[Material for this exercise]
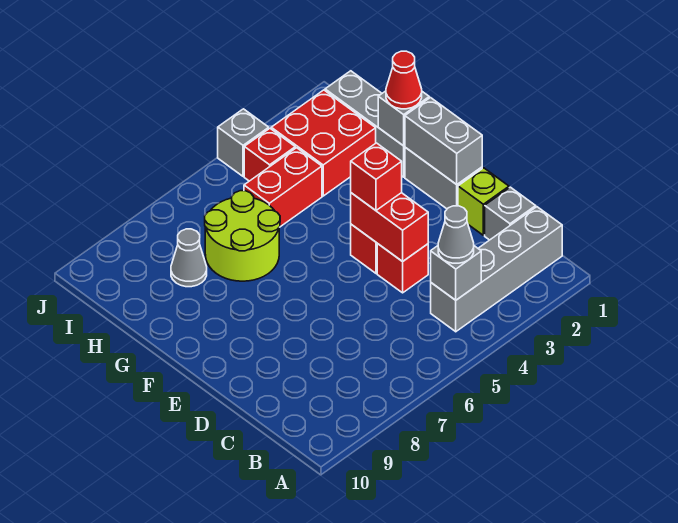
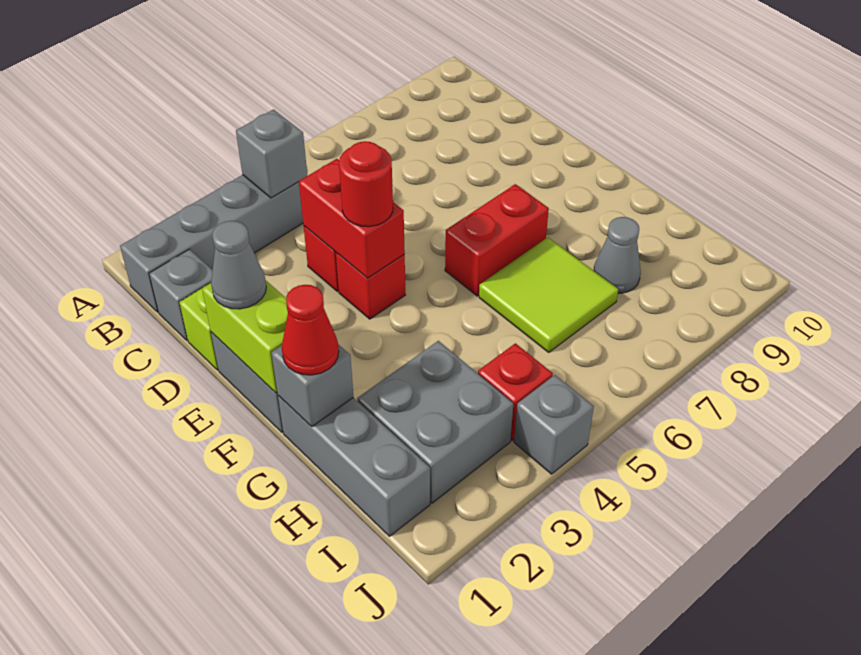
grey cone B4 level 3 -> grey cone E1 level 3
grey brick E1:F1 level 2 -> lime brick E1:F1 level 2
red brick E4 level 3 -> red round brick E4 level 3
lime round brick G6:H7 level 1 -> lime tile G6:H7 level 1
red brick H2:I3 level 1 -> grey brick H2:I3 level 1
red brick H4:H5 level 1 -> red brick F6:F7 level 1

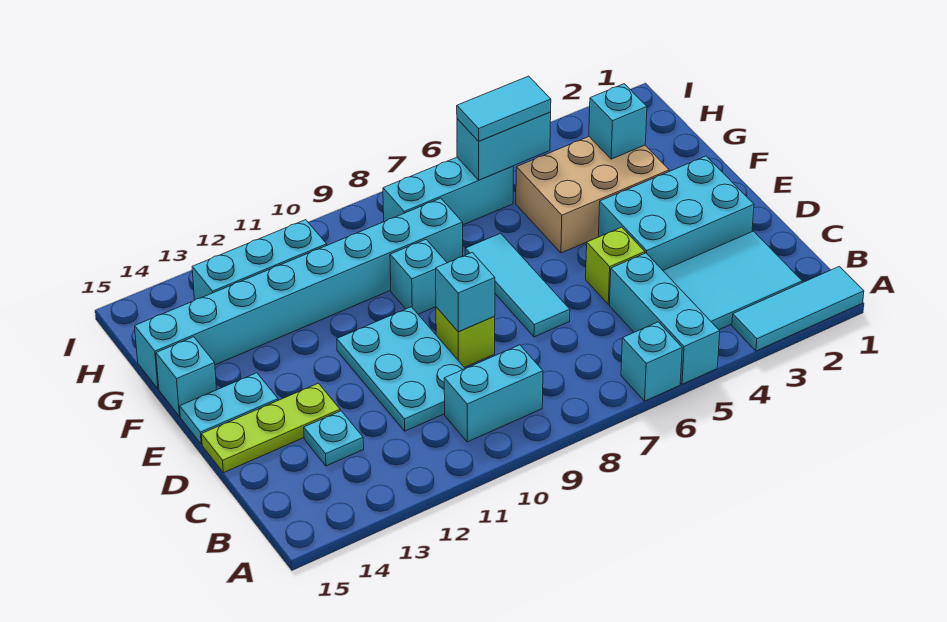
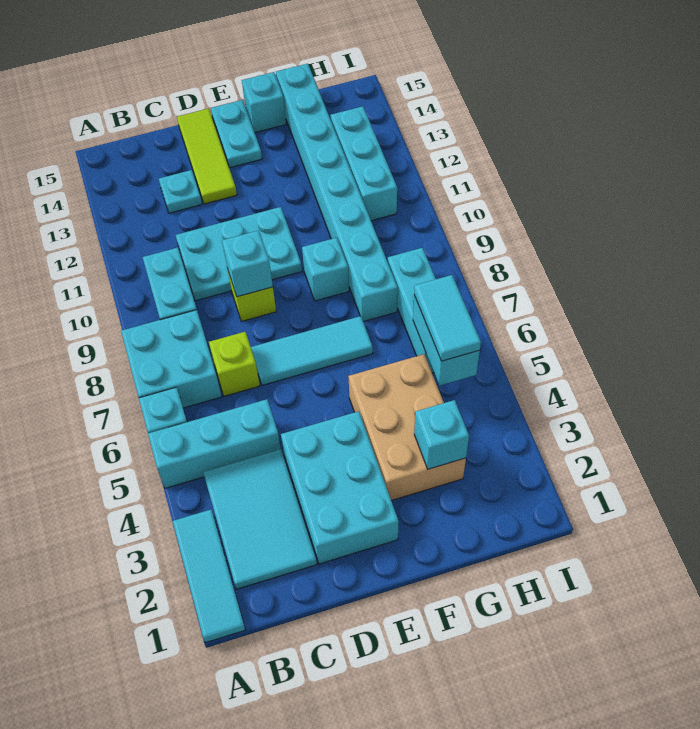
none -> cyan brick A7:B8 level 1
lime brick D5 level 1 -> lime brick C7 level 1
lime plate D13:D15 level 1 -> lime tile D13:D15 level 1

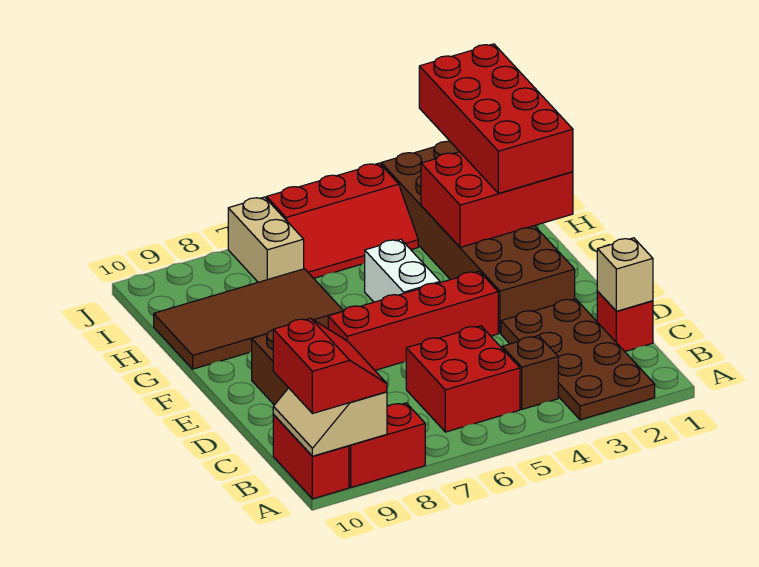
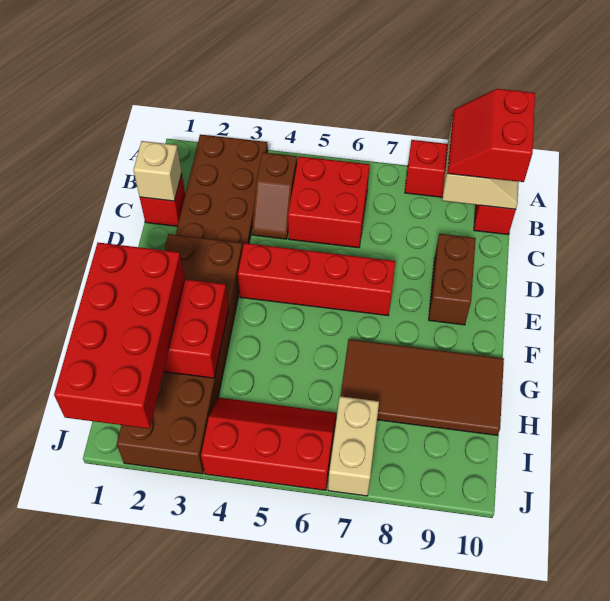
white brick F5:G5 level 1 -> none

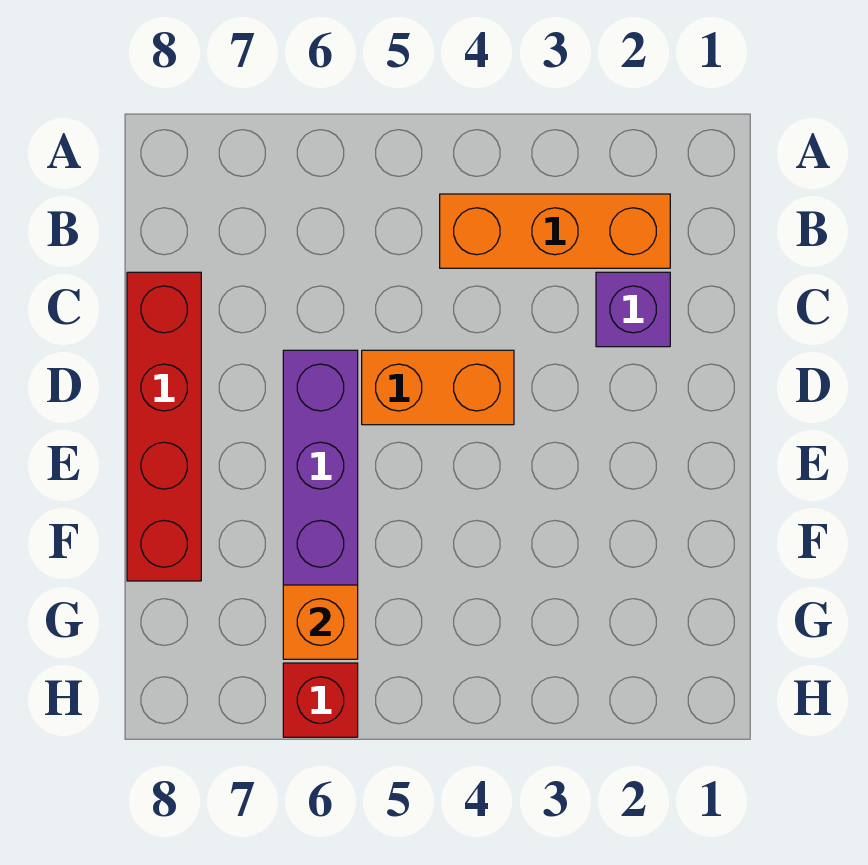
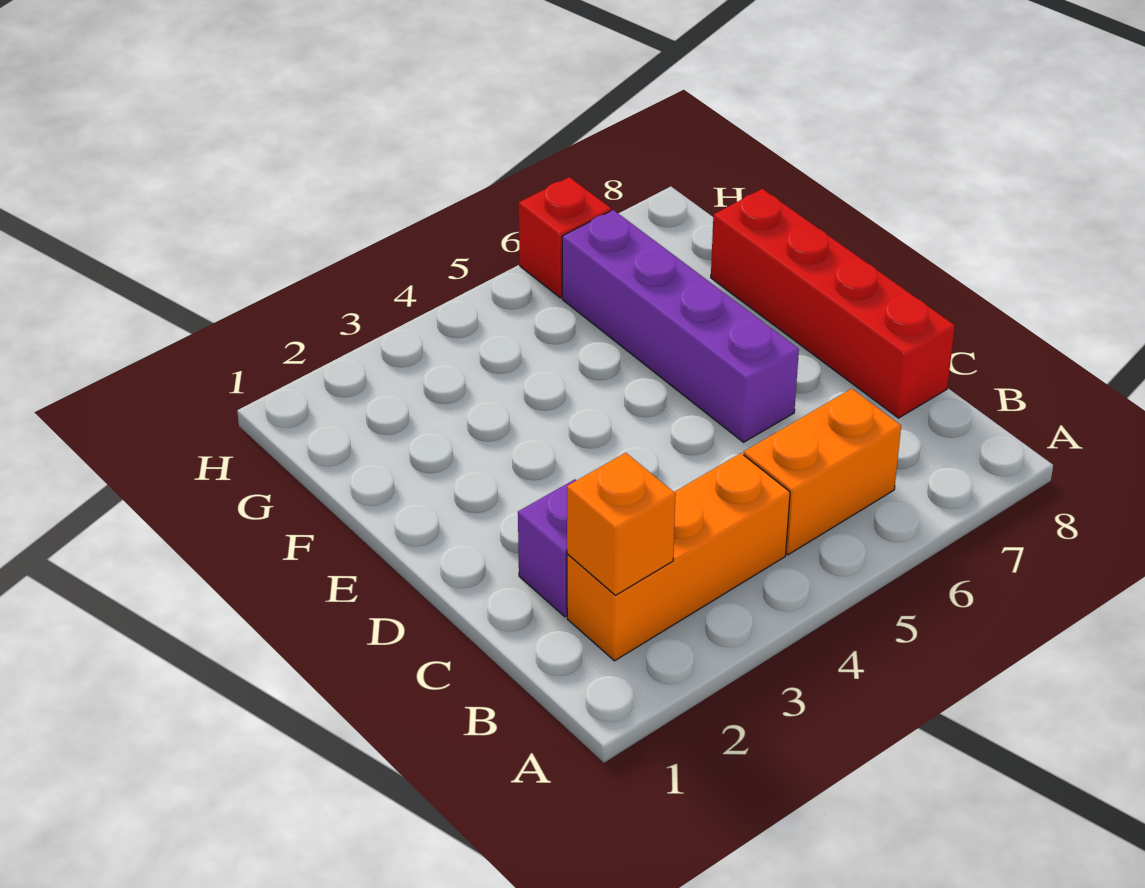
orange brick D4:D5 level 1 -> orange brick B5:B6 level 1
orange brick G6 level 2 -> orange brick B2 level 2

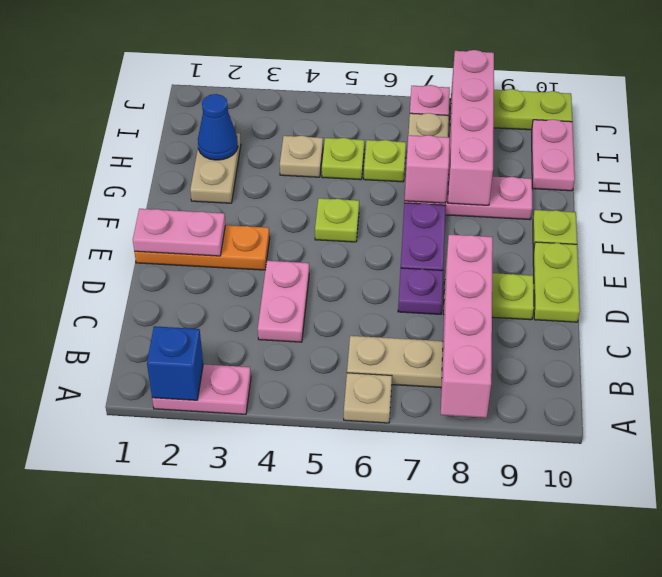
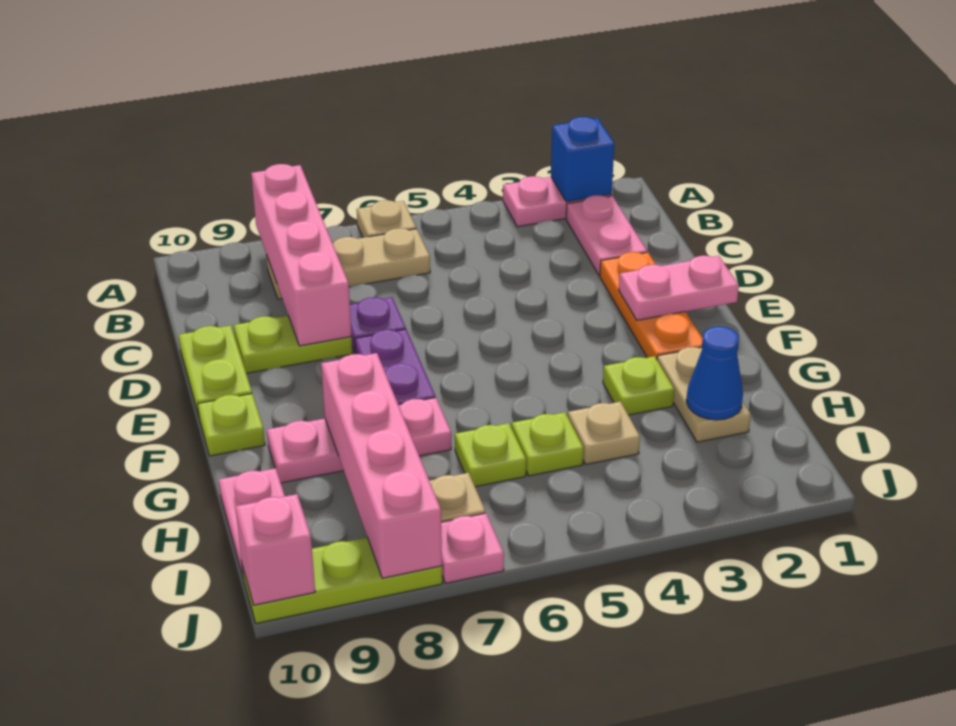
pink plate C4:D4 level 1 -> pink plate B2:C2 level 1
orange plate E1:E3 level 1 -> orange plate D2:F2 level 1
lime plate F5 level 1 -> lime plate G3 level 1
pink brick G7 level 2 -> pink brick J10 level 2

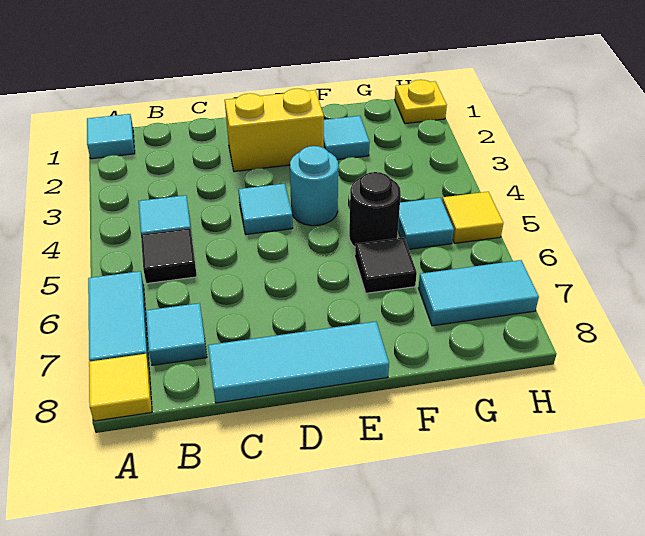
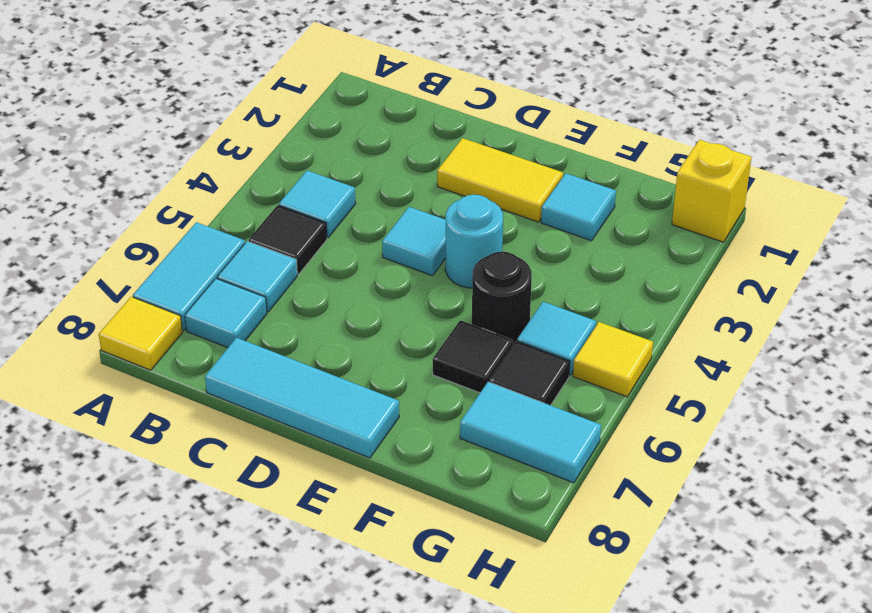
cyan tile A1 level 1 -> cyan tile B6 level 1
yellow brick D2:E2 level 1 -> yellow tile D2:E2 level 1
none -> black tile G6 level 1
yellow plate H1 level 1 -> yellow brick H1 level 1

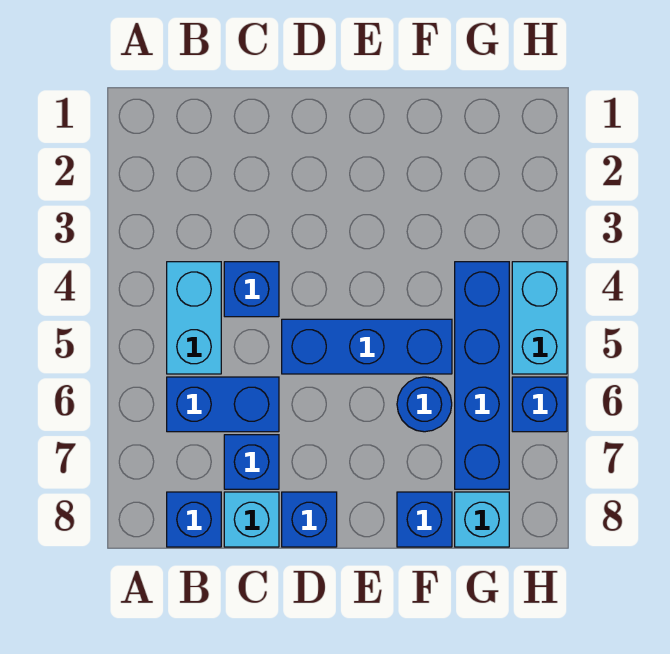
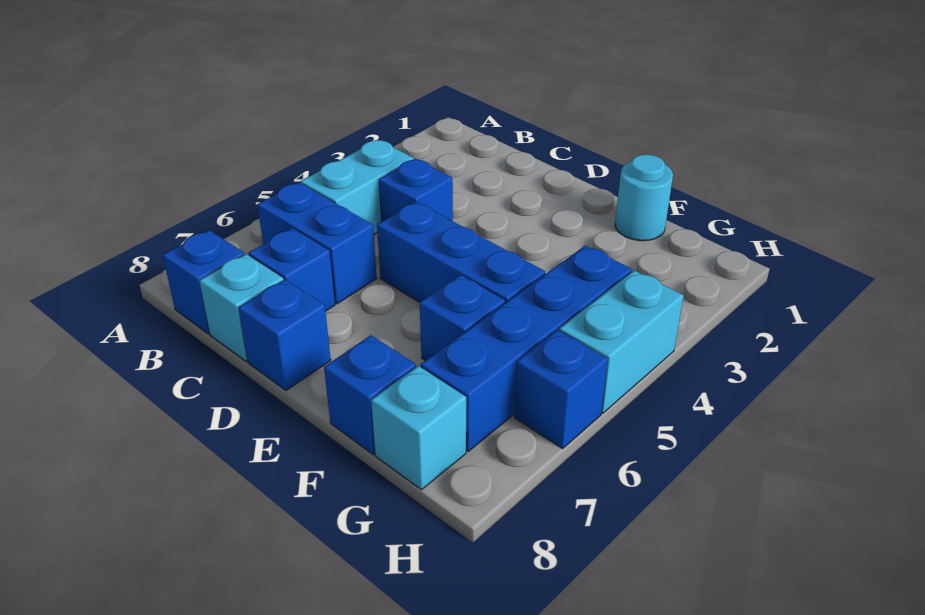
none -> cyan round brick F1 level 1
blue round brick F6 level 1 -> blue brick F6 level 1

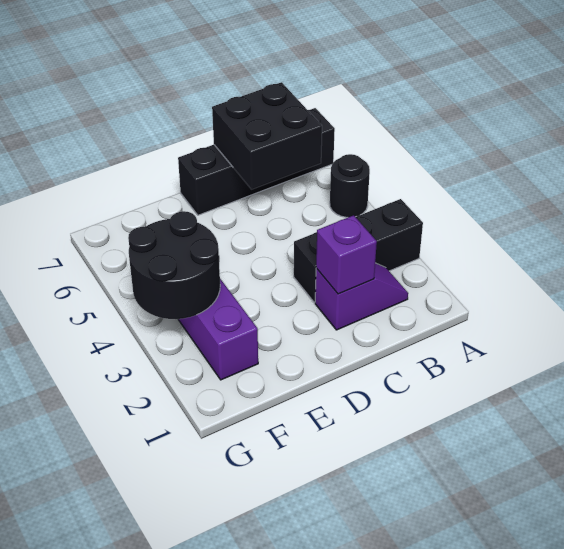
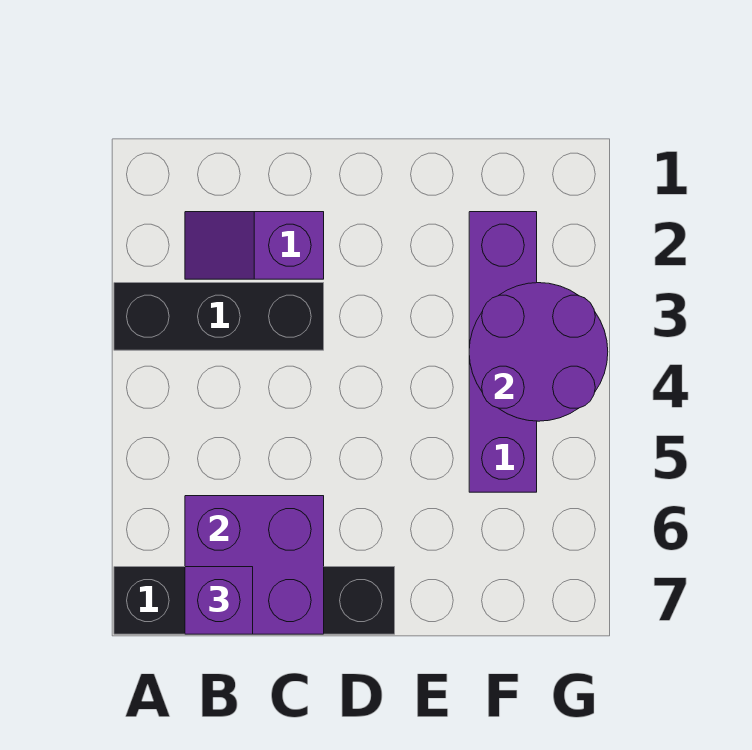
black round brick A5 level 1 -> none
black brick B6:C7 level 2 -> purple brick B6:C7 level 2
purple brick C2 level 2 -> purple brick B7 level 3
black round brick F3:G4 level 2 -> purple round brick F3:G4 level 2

[What the task asks] Output nothing but the entries above, exactly, once the pictures are removed.

[Result of this task]
grey cone B4 level 3 -> grey cone E1 level 3
grey brick E1:F1 level 2 -> lime brick E1:F1 level 2
red brick E4 level 3 -> red round brick E4 level 3
lime round brick G6:H7 level 1 -> lime tile G6:H7 level 1
red brick H2:I3 level 1 -> grey brick H2:I3 level 1
red brick H4:H5 level 1 -> red brick F6:F7 level 1

none -> cyan brick A7:B8 level 1
lime brick D5 level 1 -> lime brick C7 level 1
lime plate D13:D15 level 1 -> lime tile D13:D15 level 1

white brick F5:G5 level 1 -> none

orange brick D4:D5 level 1 -> orange brick B5:B6 level 1
orange brick G6 level 2 -> orange brick B2 level 2

pink plate C4:D4 level 1 -> pink plate B2:C2 level 1
orange plate E1:E3 level 1 -> orange plate D2:F2 level 1
lime plate F5 level 1 -> lime plate G3 level 1
pink brick G7 level 2 -> pink brick J10 level 2

cyan tile A1 level 1 -> cyan tile B6 level 1
yellow brick D2:E2 level 1 -> yellow tile D2:E2 level 1
none -> black tile G6 level 1
yellow plate H1 level 1 -> yellow brick H1 level 1

none -> cyan round brick F1 level 1
blue round brick F6 level 1 -> blue brick F6 level 1

black round brick A5 level 1 -> none
black brick B6:C7 level 2 -> purple brick B6:C7 level 2
purple brick C2 level 2 -> purple brick B7 level 3
black round brick F3:G4 level 2 -> purple round brick F3:G4 level 2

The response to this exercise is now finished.